:: Information provided ::
---*---
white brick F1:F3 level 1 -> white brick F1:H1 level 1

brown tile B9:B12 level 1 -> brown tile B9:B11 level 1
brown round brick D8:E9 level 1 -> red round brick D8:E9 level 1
---*---
:: Problem description ::
Everything in the data above should be set down again precisely.

:: Output of the exercise ::
white brick F1:F3 level 1 -> white brick F1:H1 level 1

brown tile B9:B12 level 1 -> brown tile B9:B11 level 1
brown round brick D8:E9 level 1 -> red round brick D8:E9 level 1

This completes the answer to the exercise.